(Data under study)
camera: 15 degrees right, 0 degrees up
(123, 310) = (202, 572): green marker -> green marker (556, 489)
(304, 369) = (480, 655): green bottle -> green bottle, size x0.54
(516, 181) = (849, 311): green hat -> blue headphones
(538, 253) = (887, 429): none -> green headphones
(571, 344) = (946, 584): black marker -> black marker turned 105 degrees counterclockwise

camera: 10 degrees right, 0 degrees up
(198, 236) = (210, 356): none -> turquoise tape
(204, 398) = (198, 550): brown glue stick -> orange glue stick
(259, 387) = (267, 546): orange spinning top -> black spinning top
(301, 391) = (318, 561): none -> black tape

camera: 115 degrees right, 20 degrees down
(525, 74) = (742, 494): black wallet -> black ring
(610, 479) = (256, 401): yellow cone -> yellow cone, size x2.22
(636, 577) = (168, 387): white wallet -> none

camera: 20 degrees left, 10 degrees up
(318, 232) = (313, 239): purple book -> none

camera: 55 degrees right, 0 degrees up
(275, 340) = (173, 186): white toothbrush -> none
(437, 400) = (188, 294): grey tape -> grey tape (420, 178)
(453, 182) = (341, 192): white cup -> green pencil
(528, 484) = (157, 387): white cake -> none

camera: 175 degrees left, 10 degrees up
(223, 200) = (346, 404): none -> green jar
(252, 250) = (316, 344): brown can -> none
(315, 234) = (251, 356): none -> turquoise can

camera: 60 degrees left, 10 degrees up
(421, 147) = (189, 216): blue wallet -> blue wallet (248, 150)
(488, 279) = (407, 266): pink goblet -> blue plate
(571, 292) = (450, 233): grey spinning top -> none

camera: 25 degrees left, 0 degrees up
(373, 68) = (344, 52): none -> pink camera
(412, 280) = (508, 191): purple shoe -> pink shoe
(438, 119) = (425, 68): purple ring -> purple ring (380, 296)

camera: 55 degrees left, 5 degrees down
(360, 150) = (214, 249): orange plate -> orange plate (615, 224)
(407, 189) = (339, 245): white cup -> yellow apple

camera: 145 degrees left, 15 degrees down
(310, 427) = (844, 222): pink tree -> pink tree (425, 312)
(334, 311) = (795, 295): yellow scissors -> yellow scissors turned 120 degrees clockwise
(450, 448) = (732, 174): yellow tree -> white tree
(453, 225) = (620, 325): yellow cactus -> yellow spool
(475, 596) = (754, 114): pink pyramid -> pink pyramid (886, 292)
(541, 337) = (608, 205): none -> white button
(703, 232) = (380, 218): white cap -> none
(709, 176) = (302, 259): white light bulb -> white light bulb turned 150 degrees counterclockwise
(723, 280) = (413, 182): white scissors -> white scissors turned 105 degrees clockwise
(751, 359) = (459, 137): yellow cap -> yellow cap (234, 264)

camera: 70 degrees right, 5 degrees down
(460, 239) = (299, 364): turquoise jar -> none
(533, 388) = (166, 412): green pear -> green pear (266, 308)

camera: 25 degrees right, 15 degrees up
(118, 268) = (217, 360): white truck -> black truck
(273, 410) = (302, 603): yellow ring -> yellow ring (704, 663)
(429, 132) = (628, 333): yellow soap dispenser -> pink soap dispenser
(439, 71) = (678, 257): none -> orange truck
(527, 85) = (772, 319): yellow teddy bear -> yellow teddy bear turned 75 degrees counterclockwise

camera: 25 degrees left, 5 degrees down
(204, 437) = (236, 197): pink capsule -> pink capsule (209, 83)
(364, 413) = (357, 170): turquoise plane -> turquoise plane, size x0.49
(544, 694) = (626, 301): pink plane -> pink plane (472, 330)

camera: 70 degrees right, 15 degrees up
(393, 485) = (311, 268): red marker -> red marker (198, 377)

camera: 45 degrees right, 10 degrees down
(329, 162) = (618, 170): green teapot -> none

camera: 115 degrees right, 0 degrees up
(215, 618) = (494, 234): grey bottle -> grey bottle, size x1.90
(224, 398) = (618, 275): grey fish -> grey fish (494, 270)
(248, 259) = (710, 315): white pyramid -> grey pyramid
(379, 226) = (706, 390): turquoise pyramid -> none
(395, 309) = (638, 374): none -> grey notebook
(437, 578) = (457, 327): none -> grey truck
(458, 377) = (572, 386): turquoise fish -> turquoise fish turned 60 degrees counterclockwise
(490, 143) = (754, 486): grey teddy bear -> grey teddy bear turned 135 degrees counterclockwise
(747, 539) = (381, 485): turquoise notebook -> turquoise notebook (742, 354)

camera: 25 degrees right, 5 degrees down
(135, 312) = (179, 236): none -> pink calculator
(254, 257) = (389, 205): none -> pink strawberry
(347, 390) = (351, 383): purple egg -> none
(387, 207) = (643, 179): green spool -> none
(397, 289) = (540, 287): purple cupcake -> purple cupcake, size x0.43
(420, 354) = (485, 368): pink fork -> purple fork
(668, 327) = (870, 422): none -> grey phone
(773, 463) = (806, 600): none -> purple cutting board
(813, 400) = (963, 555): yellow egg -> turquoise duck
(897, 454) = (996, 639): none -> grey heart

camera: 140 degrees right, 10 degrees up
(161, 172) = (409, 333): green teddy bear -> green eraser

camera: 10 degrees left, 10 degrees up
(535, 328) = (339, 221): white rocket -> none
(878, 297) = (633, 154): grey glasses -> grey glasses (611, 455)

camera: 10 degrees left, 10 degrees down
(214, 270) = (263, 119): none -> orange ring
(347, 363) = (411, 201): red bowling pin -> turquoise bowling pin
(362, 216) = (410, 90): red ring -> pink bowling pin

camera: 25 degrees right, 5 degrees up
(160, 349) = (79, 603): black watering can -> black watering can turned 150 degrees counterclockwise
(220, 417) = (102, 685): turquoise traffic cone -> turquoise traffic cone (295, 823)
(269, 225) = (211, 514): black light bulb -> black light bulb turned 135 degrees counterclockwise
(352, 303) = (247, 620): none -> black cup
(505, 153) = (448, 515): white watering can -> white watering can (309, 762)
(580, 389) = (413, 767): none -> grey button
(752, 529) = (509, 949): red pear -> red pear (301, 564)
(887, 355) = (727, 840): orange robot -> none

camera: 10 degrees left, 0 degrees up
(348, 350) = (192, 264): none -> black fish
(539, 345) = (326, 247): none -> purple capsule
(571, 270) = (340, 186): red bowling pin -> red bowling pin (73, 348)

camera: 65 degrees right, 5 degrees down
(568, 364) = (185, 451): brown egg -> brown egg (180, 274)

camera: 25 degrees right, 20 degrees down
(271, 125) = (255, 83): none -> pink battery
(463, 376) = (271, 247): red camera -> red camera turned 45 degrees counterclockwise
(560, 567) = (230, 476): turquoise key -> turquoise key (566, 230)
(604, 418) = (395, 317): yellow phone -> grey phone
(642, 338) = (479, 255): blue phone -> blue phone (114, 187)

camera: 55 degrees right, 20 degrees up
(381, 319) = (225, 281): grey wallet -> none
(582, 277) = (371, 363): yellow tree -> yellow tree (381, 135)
(End Data under study)
Which lines in the listing above include the string "notebook"? Copy each of them.

(395, 309) = (638, 374): none -> grey notebook
(747, 539) = (381, 485): turquoise notebook -> turquoise notebook (742, 354)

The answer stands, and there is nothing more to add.